● DATASET:
-*-

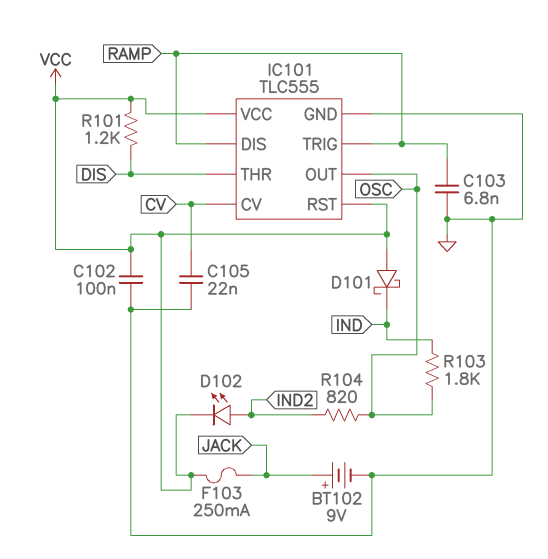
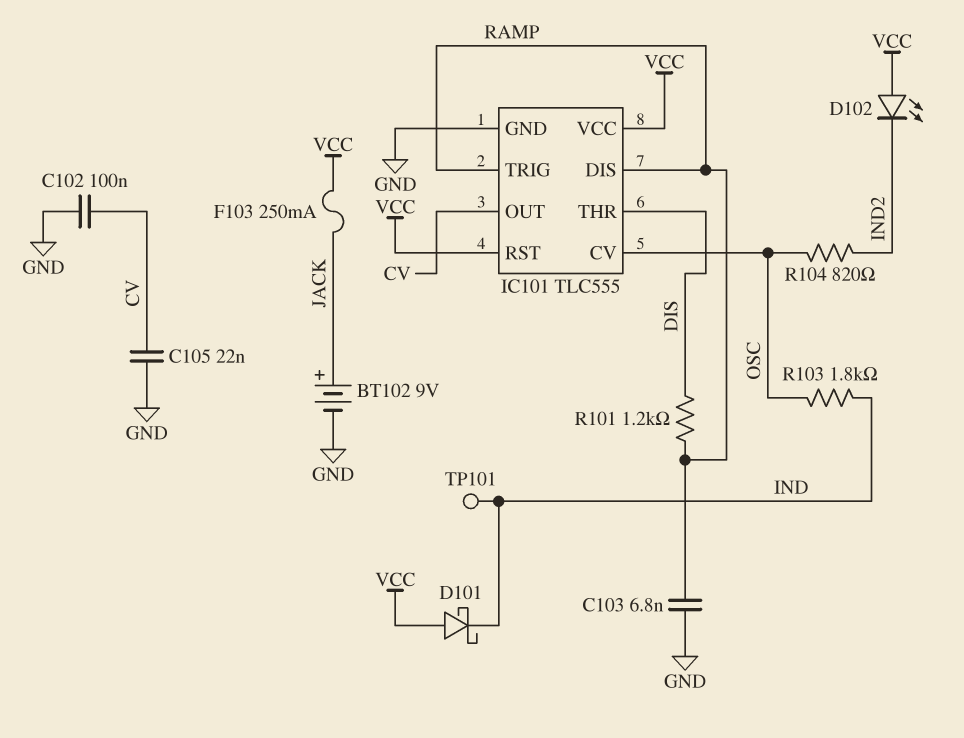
C102: 100nF (GND, VCC) -> 100nF (CV, GND)
D102: LED (A IND2, K VCC) -> LED (A VCC, K IND2)
IC101 pin CV: CV -> OSC
IC101 pin OUT: OSC -> CV
R101: 1.2k (DIS, VCC) -> 1.2k (DIS, RAMP)
TP101: none -> test point (IND)

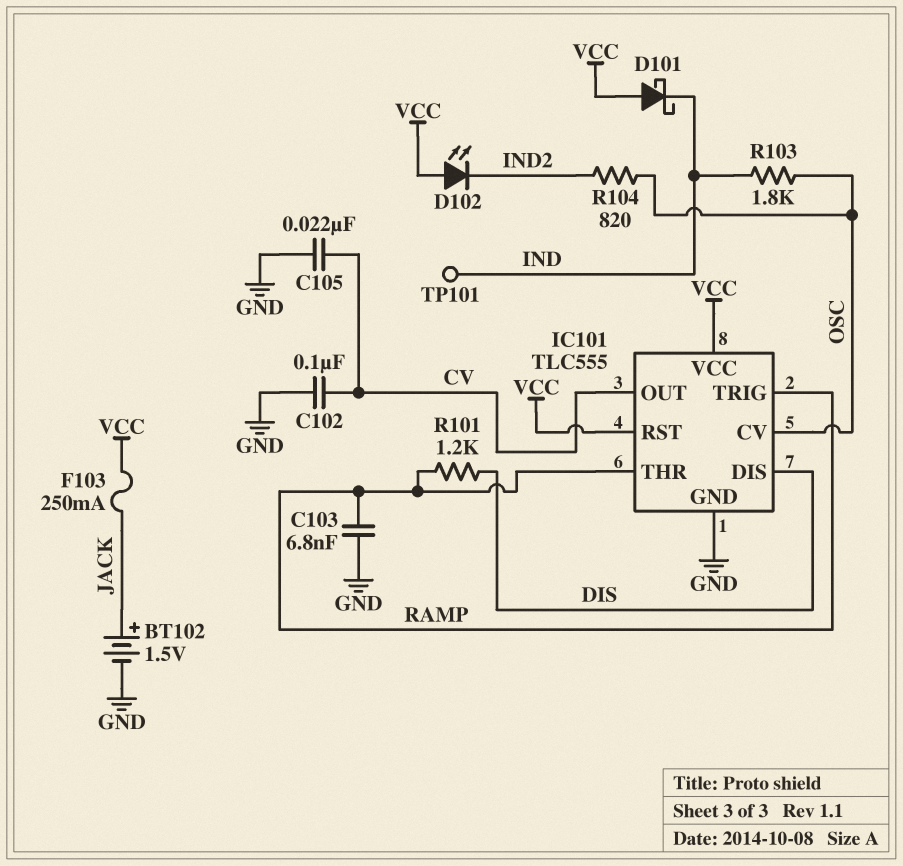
BT102: 9V (plus JACK, minus GND) -> 1.5V (plus JACK, minus GND)
IC101 pin DIS: RAMP -> DIS
IC101 pin THR: DIS -> RAMP

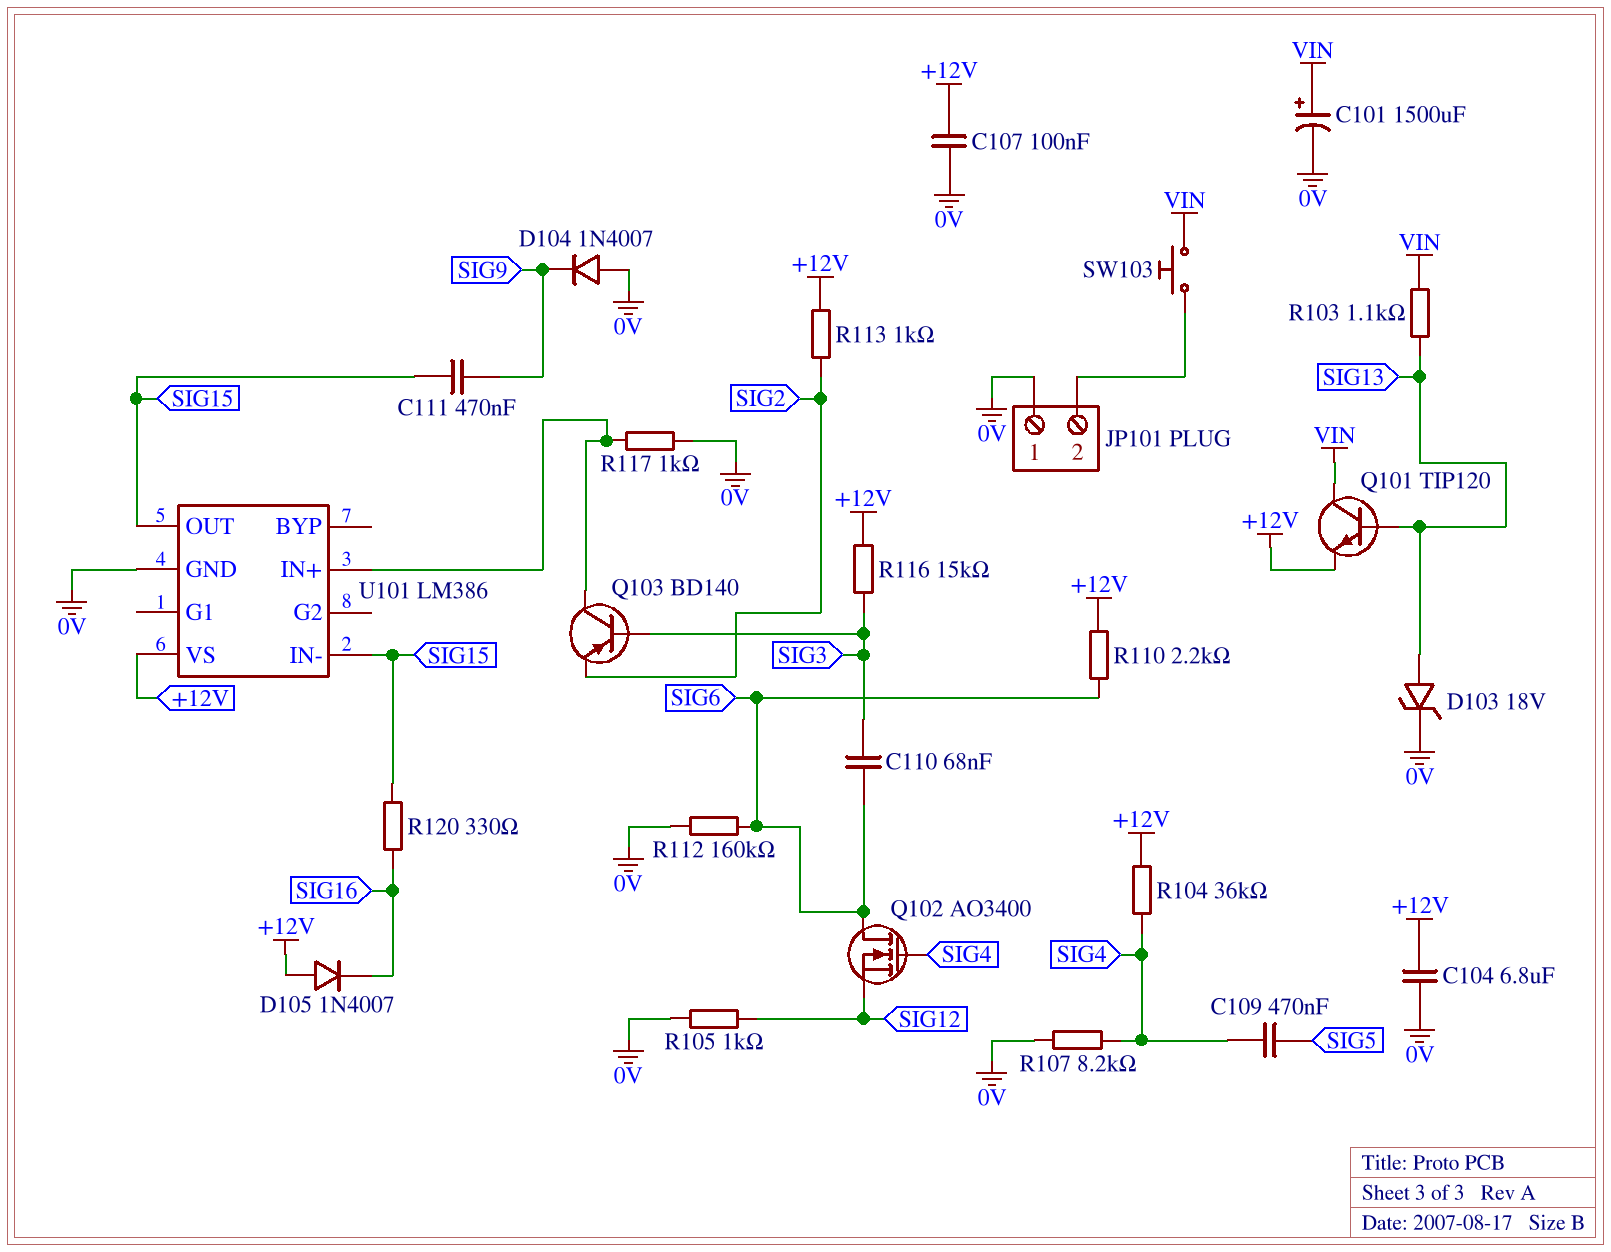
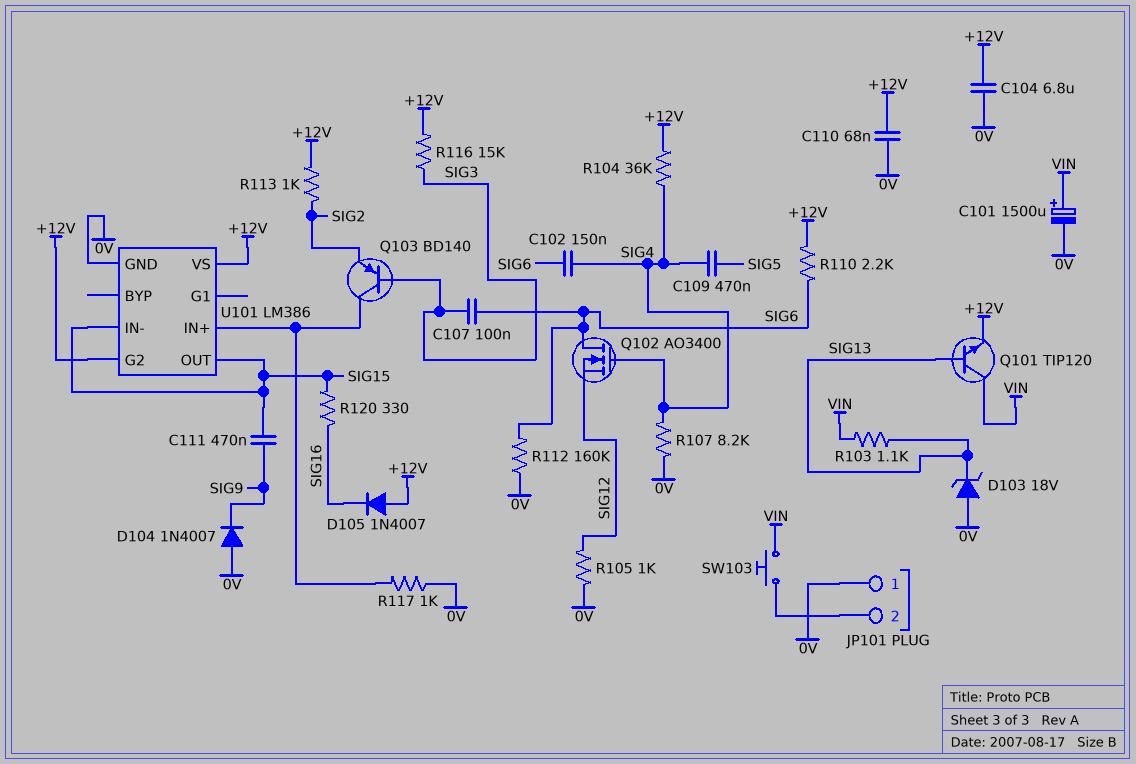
C102: none -> 150nF (SIG4, SIG6)
C107: 100nF (+12V, 0V) -> 100nF (SIG3, SIG6)
C110: 68nF (SIG3, SIG6) -> 68nF (+12V, 0V)
D103: zener 18V (A SIG13, K 0V) -> zener 18V (A 0V, K SIG13)
U101 pin G2: none -> +12V

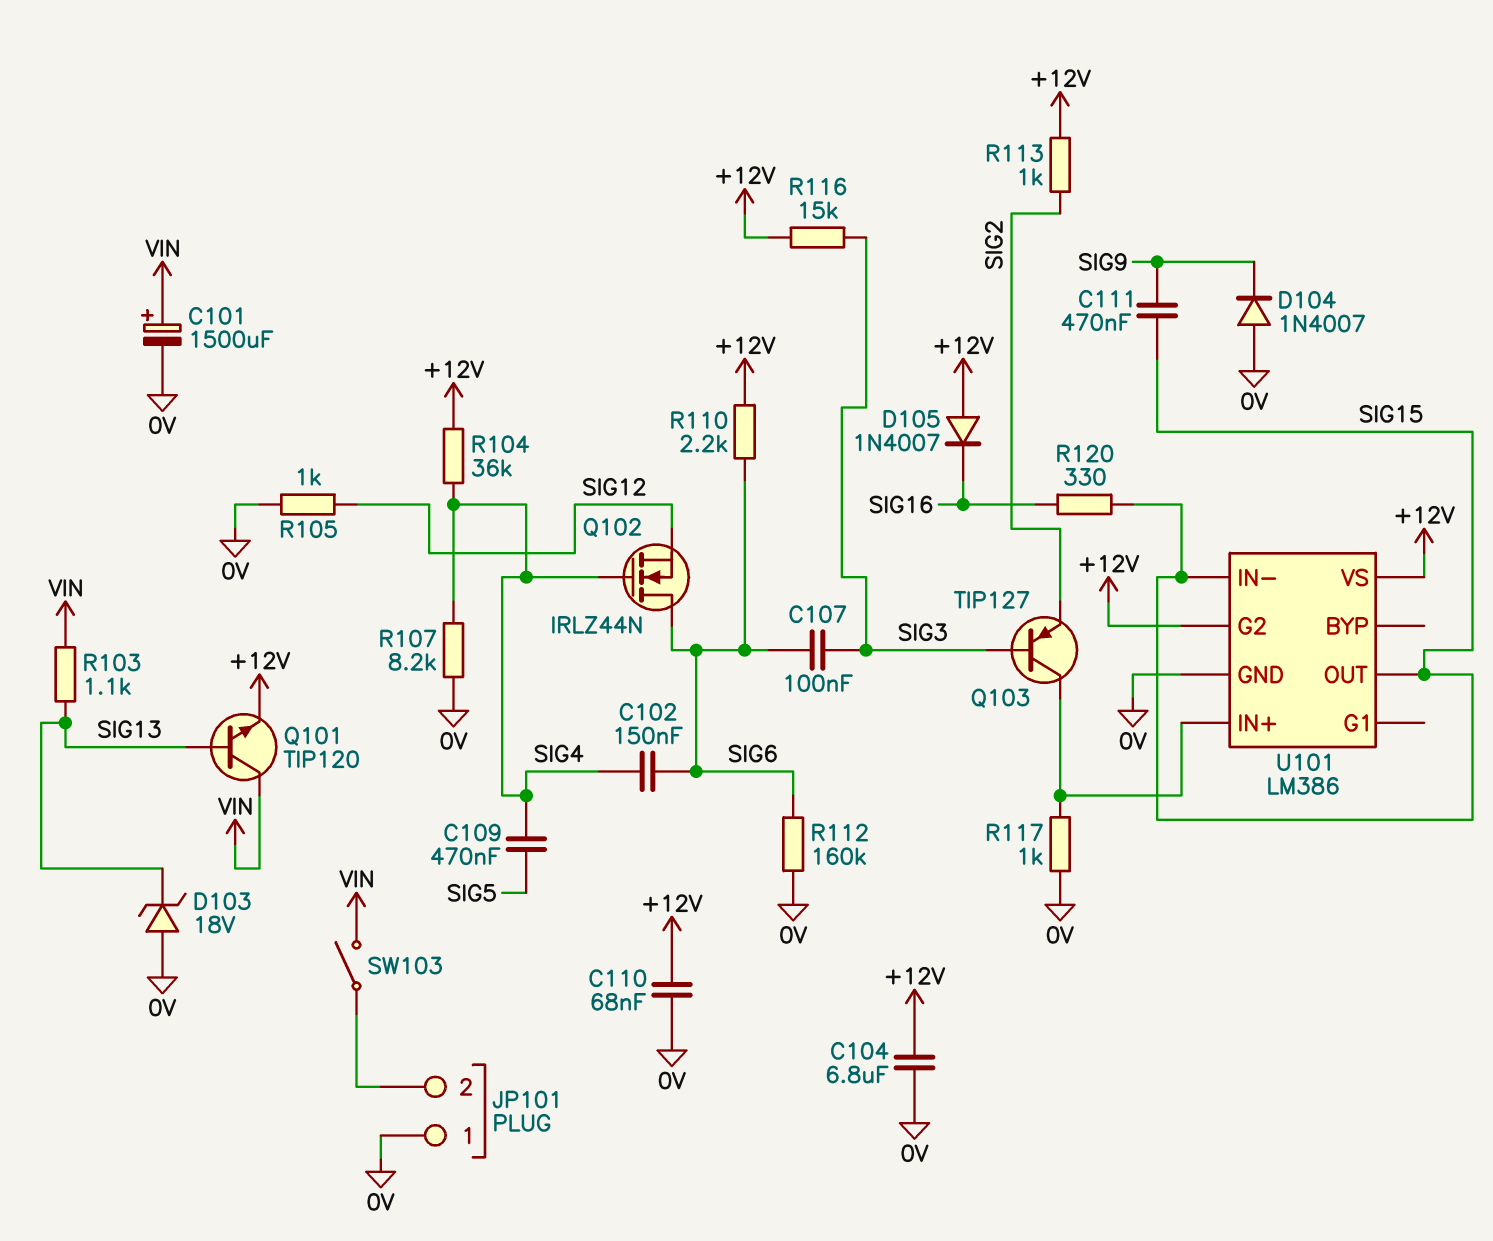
Q102: NMOS AO3400 (G SIG4, D SIG6, S SIG12) -> NMOS IRLZ44N (G SIG4, D SIG6, S SIG12)
Q103: PNP BD140 (B SIG3, C U101/IN+, E SIG2) -> PNP TIP127 (B SIG3, C U101/IN+, E SIG2)
SW103: button (JP101/2, VIN) -> switch (JP101/2, VIN)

-*-

Once the pictures are set aside, retype the rest of the listing exactly.

● YOUR RESPONSE:
C102: 100nF (GND, VCC) -> 100nF (CV, GND)
D102: LED (A IND2, K VCC) -> LED (A VCC, K IND2)
IC101 pin CV: CV -> OSC
IC101 pin OUT: OSC -> CV
R101: 1.2k (DIS, VCC) -> 1.2k (DIS, RAMP)
TP101: none -> test point (IND)

BT102: 9V (plus JACK, minus GND) -> 1.5V (plus JACK, minus GND)
IC101 pin DIS: RAMP -> DIS
IC101 pin THR: DIS -> RAMP

C102: none -> 150nF (SIG4, SIG6)
C107: 100nF (+12V, 0V) -> 100nF (SIG3, SIG6)
C110: 68nF (SIG3, SIG6) -> 68nF (+12V, 0V)
D103: zener 18V (A SIG13, K 0V) -> zener 18V (A 0V, K SIG13)
U101 pin G2: none -> +12V

Q102: NMOS AO3400 (G SIG4, D SIG6, S SIG12) -> NMOS IRLZ44N (G SIG4, D SIG6, S SIG12)
Q103: PNP BD140 (B SIG3, C U101/IN+, E SIG2) -> PNP TIP127 (B SIG3, C U101/IN+, E SIG2)
SW103: button (JP101/2, VIN) -> switch (JP101/2, VIN)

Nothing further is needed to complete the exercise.